— Task prompt —
Search through the entries for the word "headphones" and copy every line that has it.

— Data provided —
__________________________________________________

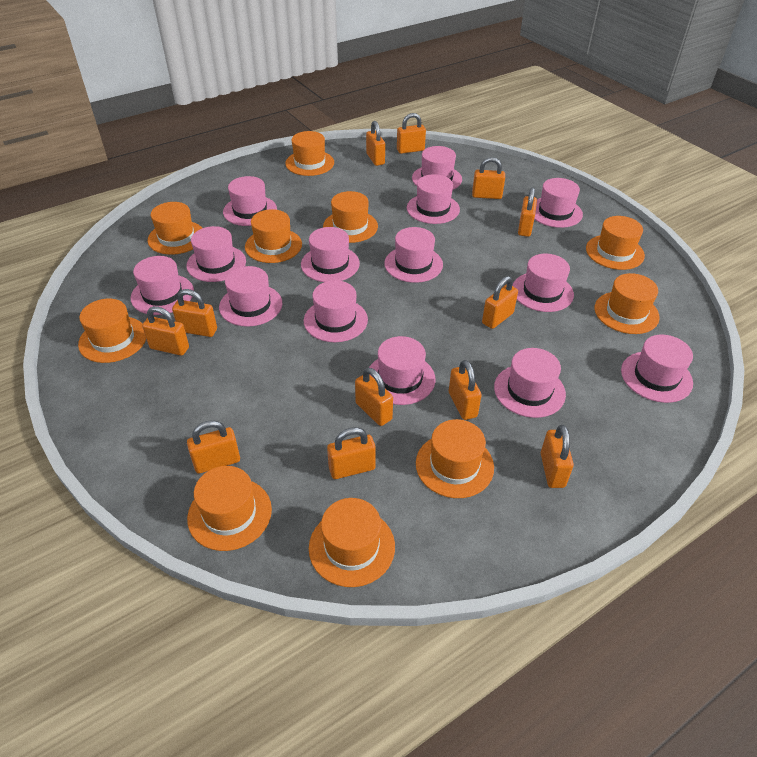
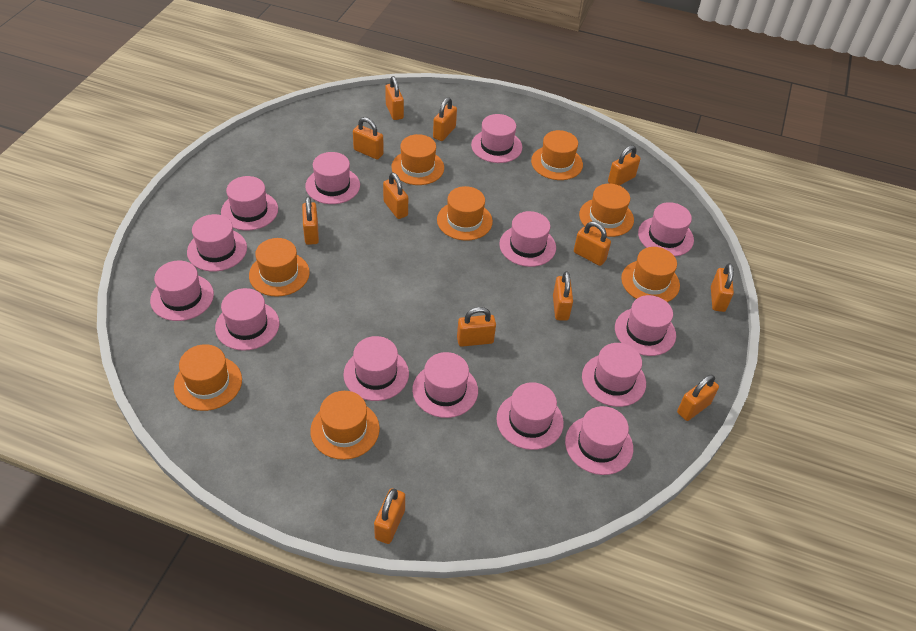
orange hat: 10 -> 8

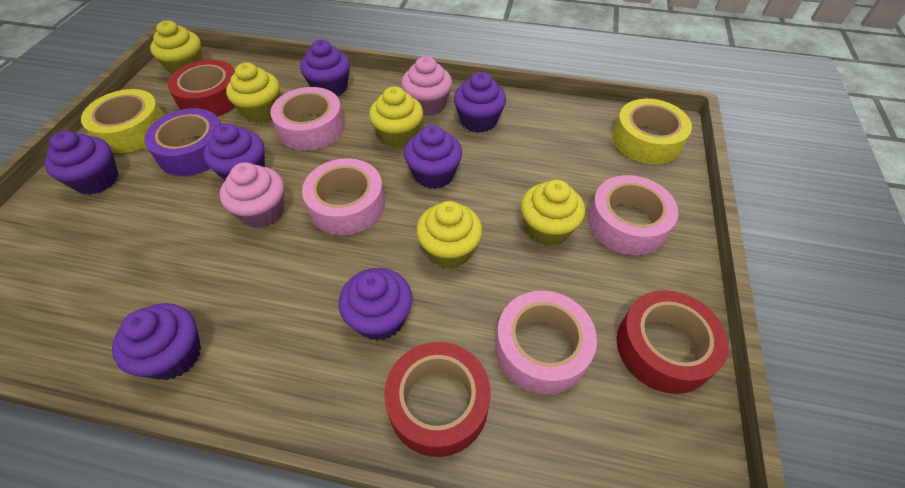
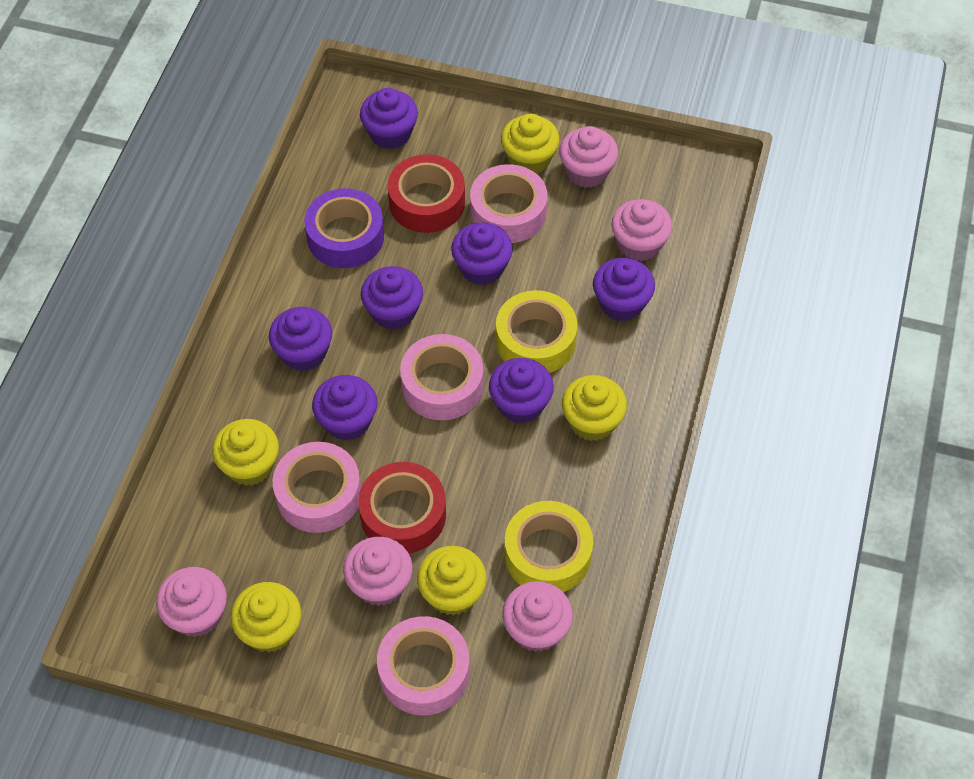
pink cupcake: 2 -> 5
red tape: 3 -> 2

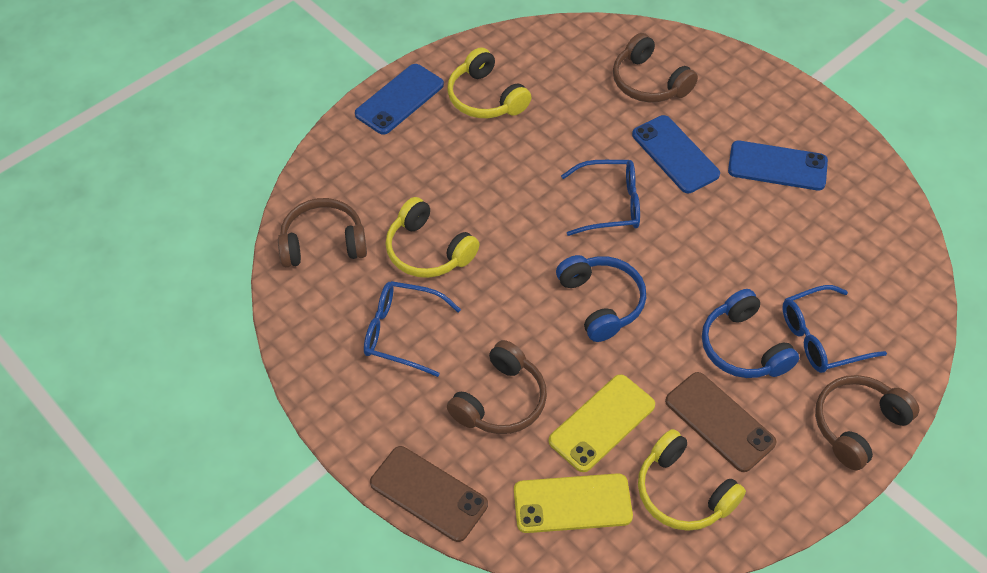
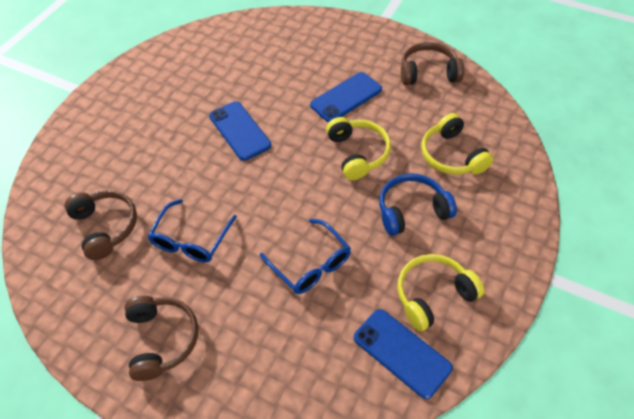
blue glasses: 3 -> 2
blue headphones: 2 -> 1
brown headphones: 4 -> 3
brown phone: 2 -> 0
yellow phone: 2 -> 0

__________________________________________________

— Finished task —
blue headphones: 2 -> 1
brown headphones: 4 -> 3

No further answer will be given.